Rows from a dataset:

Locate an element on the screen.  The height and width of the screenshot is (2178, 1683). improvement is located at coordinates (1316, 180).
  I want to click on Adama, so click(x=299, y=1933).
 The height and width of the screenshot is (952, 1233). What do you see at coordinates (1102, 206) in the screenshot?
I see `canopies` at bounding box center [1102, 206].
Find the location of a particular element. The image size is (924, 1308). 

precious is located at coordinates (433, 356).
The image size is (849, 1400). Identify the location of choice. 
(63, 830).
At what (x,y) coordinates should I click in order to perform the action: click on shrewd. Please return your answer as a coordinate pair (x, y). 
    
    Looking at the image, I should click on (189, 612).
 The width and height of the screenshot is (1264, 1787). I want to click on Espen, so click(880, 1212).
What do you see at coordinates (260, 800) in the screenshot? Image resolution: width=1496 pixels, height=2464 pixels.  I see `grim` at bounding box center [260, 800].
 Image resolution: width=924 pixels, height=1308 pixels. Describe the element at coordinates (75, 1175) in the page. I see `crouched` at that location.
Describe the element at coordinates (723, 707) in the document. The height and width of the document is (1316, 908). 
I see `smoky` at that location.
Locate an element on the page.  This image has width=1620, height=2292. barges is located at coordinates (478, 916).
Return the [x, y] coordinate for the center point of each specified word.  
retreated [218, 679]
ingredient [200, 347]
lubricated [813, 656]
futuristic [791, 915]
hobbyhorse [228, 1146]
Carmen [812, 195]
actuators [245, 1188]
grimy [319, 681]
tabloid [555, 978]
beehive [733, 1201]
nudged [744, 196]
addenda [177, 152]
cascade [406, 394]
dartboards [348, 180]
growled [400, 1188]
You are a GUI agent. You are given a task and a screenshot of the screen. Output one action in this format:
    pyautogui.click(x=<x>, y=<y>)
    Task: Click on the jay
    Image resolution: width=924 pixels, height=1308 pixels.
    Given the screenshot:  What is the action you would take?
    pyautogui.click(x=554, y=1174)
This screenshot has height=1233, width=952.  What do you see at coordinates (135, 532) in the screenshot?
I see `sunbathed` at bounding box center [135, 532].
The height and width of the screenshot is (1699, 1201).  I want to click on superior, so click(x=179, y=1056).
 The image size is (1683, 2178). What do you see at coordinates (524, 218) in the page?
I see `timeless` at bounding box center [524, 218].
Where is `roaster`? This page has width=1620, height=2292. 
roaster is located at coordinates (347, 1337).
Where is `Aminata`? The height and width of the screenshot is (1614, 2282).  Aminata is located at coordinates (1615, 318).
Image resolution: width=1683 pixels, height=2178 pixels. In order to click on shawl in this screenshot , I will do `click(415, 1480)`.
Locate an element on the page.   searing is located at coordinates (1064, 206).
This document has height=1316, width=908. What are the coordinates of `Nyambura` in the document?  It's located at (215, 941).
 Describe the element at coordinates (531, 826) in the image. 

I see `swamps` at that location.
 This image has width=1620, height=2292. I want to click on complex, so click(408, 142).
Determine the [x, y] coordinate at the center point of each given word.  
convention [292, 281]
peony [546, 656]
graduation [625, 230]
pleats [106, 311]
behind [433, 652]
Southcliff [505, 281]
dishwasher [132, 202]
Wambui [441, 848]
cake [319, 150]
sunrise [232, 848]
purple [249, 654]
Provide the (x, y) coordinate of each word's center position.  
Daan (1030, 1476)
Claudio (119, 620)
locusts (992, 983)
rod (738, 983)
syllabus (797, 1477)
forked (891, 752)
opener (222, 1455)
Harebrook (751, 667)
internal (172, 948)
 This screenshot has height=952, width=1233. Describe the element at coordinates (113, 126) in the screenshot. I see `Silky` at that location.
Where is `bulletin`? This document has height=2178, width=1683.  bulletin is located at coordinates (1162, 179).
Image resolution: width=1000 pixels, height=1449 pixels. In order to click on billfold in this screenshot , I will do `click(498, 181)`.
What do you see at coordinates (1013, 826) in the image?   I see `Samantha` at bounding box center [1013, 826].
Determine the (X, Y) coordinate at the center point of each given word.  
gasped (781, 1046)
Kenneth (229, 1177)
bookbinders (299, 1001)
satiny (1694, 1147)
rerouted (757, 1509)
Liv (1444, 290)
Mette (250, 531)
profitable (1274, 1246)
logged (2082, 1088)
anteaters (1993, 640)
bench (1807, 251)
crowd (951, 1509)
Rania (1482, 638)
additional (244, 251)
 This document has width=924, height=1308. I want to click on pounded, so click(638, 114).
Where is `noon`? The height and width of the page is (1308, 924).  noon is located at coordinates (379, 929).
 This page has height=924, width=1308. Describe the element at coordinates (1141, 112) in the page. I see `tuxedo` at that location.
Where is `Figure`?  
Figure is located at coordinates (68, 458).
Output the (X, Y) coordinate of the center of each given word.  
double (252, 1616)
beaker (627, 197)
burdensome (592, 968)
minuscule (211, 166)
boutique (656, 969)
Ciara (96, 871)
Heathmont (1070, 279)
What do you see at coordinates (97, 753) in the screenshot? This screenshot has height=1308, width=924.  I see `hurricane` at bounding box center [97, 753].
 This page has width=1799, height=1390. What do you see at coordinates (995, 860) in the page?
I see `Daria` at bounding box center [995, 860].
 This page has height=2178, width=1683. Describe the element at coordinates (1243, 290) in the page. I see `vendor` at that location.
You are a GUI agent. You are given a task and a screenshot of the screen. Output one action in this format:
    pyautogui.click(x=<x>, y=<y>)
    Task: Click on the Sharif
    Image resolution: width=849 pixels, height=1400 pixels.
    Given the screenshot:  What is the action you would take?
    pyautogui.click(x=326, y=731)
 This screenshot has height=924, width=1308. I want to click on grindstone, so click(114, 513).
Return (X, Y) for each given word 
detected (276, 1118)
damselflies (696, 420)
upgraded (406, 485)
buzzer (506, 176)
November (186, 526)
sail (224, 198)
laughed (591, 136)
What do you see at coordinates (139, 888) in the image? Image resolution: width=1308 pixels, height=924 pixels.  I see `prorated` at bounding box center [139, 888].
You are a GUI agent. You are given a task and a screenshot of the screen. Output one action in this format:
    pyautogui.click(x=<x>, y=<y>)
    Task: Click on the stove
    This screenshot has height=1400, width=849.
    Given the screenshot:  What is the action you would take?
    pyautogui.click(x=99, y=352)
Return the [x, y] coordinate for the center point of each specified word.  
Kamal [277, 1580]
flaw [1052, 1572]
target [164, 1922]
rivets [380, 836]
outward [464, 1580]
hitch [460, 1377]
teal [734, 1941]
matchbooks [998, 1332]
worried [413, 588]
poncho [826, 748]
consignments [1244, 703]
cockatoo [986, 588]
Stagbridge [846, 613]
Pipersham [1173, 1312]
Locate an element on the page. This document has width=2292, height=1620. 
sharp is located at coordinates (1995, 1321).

Aim of the exercise:
Give every line of the entries above as a JSON list of strings, one string per line, leaving out blank lines.

Final result:
[
  "Locate an element on the screen.  The height and width of the screenshot is (2178, 1683). improvement is located at coordinates (1316, 180).",
  "  I want to click on Adama, so click(x=299, y=1933).",
  " The height and width of the screenshot is (952, 1233). What do you see at coordinates (1102, 206) in the screenshot?",
  "I see `canopies` at bounding box center [1102, 206].",
  "Find the location of a particular element. The image size is (924, 1308). ",
  "precious is located at coordinates (433, 356).",
  "The image size is (849, 1400). Identify the location of choice. ",
  "(63, 830).",
  "At what (x,y) coordinates should I click in order to perform the action: click on shrewd. Please return your answer as a coordinate pair (x, y). ",
  "    Looking at the image, I should click on (189, 612).",
  " The width and height of the screenshot is (1264, 1787). I want to click on Espen, so click(880, 1212).",
  "What do you see at coordinates (260, 800) in the screenshot? Image resolution: width=1496 pixels, height=2464 pixels.  I see `grim` at bounding box center [260, 800].",
  " Image resolution: width=924 pixels, height=1308 pixels. Describe the element at coordinates (75, 1175) in the page. I see `crouched` at that location.",
  "Describe the element at coordinates (723, 707) in the document. The height and width of the document is (1316, 908). ",
  "I see `smoky` at that location.",
  "Locate an element on the page.  This image has width=1620, height=2292. barges is located at coordinates (478, 916).",
  "Return the [x, y] coordinate for the center point of each specified word.  ",
  "retreated [218, 679]",
  "ingredient [200, 347]",
  "lubricated [813, 656]",
  "futuristic [791, 915]",
  "hobbyhorse [228, 1146]",
  "Carmen [812, 195]",
  "actuators [245, 1188]",
  "grimy [319, 681]",
  "tabloid [555, 978]",
  "beehive [733, 1201]",
  "nudged [744, 196]",
  "addenda [177, 152]",
  "cascade [406, 394]",
  "dartboards [348, 180]",
  "growled [400, 1188]",
  "You are a GUI agent. You are given a task and a screenshot of the screen. Output one action in this format:",
  "    pyautogui.click(x=<x>, y=<y>)",
  "    Task: Click on the jay",
  "    Image resolution: width=924 pixels, height=1308 pixels.",
  "    Given the screenshot:  What is the action you would take?",
  "    pyautogui.click(x=554, y=1174)",
  "This screenshot has height=1233, width=952.  What do you see at coordinates (135, 532) in the screenshot?",
  "I see `sunbathed` at bounding box center [135, 532].",
  "The height and width of the screenshot is (1699, 1201).  I want to click on superior, so click(x=179, y=1056).",
  " The image size is (1683, 2178). What do you see at coordinates (524, 218) in the page?",
  "I see `timeless` at bounding box center [524, 218].",
  "Where is `roaster`? This page has width=1620, height=2292. ",
  "roaster is located at coordinates (347, 1337).",
  "Where is `Aminata`? The height and width of the screenshot is (1614, 2282).  Aminata is located at coordinates (1615, 318).",
  "Image resolution: width=1683 pixels, height=2178 pixels. In order to click on shawl in this screenshot , I will do `click(415, 1480)`.",
  "Locate an element on the page.   searing is located at coordinates (1064, 206).",
  "This document has height=1316, width=908. What are the coordinates of `Nyambura` in the document?  It's located at (215, 941).",
  " Describe the element at coordinates (531, 826) in the image. ",
  "I see `swamps` at that location.",
  " This image has width=1620, height=2292. I want to click on complex, so click(408, 142).",
  "Determine the [x, y] coordinate at the center point of each given word.  ",
  "convention [292, 281]",
  "peony [546, 656]",
  "graduation [625, 230]",
  "pleats [106, 311]",
  "behind [433, 652]",
  "Southcliff [505, 281]",
  "dishwasher [132, 202]",
  "Wambui [441, 848]",
  "cake [319, 150]",
  "sunrise [232, 848]",
  "purple [249, 654]",
  "Provide the (x, y) coordinate of each word's center position.  ",
  "Daan (1030, 1476)",
  "Claudio (119, 620)",
  "locusts (992, 983)",
  "rod (738, 983)",
  "syllabus (797, 1477)",
  "forked (891, 752)",
  "opener (222, 1455)",
  "Harebrook (751, 667)",
  "internal (172, 948)",
  " This screenshot has height=952, width=1233. Describe the element at coordinates (113, 126) in the screenshot. I see `Silky` at that location.",
  "Where is `bulletin`? This document has height=2178, width=1683.  bulletin is located at coordinates (1162, 179).",
  "Image resolution: width=1000 pixels, height=1449 pixels. In order to click on billfold in this screenshot , I will do `click(498, 181)`.",
  "What do you see at coordinates (1013, 826) in the image?   I see `Samantha` at bounding box center [1013, 826].",
  "Determine the (X, Y) coordinate at the center point of each given word.  ",
  "gasped (781, 1046)",
  "Kenneth (229, 1177)",
  "bookbinders (299, 1001)",
  "satiny (1694, 1147)",
  "rerouted (757, 1509)",
  "Liv (1444, 290)",
  "Mette (250, 531)",
  "profitable (1274, 1246)",
  "logged (2082, 1088)",
  "anteaters (1993, 640)",
  "bench (1807, 251)",
  "crowd (951, 1509)",
  "Rania (1482, 638)",
  "additional (244, 251)",
  " This document has width=924, height=1308. I want to click on pounded, so click(638, 114).",
  "Where is `noon`? The height and width of the page is (1308, 924).  noon is located at coordinates (379, 929).",
  " This page has height=924, width=1308. Describe the element at coordinates (1141, 112) in the page. I see `tuxedo` at that location.",
  "Where is `Figure`?  ",
  "Figure is located at coordinates (68, 458).",
  "Output the (X, Y) coordinate of the center of each given word.  ",
  "double (252, 1616)",
  "beaker (627, 197)",
  "burdensome (592, 968)",
  "minuscule (211, 166)",
  "boutique (656, 969)",
  "Ciara (96, 871)",
  "Heathmont (1070, 279)",
  "What do you see at coordinates (97, 753) in the screenshot? This screenshot has height=1308, width=924.  I see `hurricane` at bounding box center [97, 753].",
  " This page has width=1799, height=1390. What do you see at coordinates (995, 860) in the page?",
  "I see `Daria` at bounding box center [995, 860].",
  " This page has height=2178, width=1683. Describe the element at coordinates (1243, 290) in the page. I see `vendor` at that location.",
  "You are a GUI agent. You are given a task and a screenshot of the screen. Output one action in this format:",
  "    pyautogui.click(x=<x>, y=<y>)",
  "    Task: Click on the Sharif",
  "    Image resolution: width=849 pixels, height=1400 pixels.",
  "    Given the screenshot:  What is the action you would take?",
  "    pyautogui.click(x=326, y=731)",
  " This screenshot has height=924, width=1308. I want to click on grindstone, so click(114, 513).",
  "Return (X, Y) for each given word ",
  "detected (276, 1118)",
  "damselflies (696, 420)",
  "upgraded (406, 485)",
  "buzzer (506, 176)",
  "November (186, 526)",
  "sail (224, 198)",
  "laughed (591, 136)",
  "What do you see at coordinates (139, 888) in the image? Image resolution: width=1308 pixels, height=924 pixels.  I see `prorated` at bounding box center [139, 888].",
  "You are a GUI agent. You are given a task and a screenshot of the screen. Output one action in this format:",
  "    pyautogui.click(x=<x>, y=<y>)",
  "    Task: Click on the stove",
  "    This screenshot has height=1400, width=849.",
  "    Given the screenshot:  What is the action you would take?",
  "    pyautogui.click(x=99, y=352)",
  "Return the [x, y] coordinate for the center point of each specified word.  ",
  "Kamal [277, 1580]",
  "flaw [1052, 1572]",
  "target [164, 1922]",
  "rivets [380, 836]",
  "outward [464, 1580]",
  "hitch [460, 1377]",
  "teal [734, 1941]",
  "matchbooks [998, 1332]",
  "worried [413, 588]",
  "poncho [826, 748]",
  "consignments [1244, 703]",
  "cockatoo [986, 588]",
  "Stagbridge [846, 613]",
  "Pipersham [1173, 1312]",
  "Locate an element on the page. This document has width=2292, height=1620. ",
  "sharp is located at coordinates (1995, 1321)."
]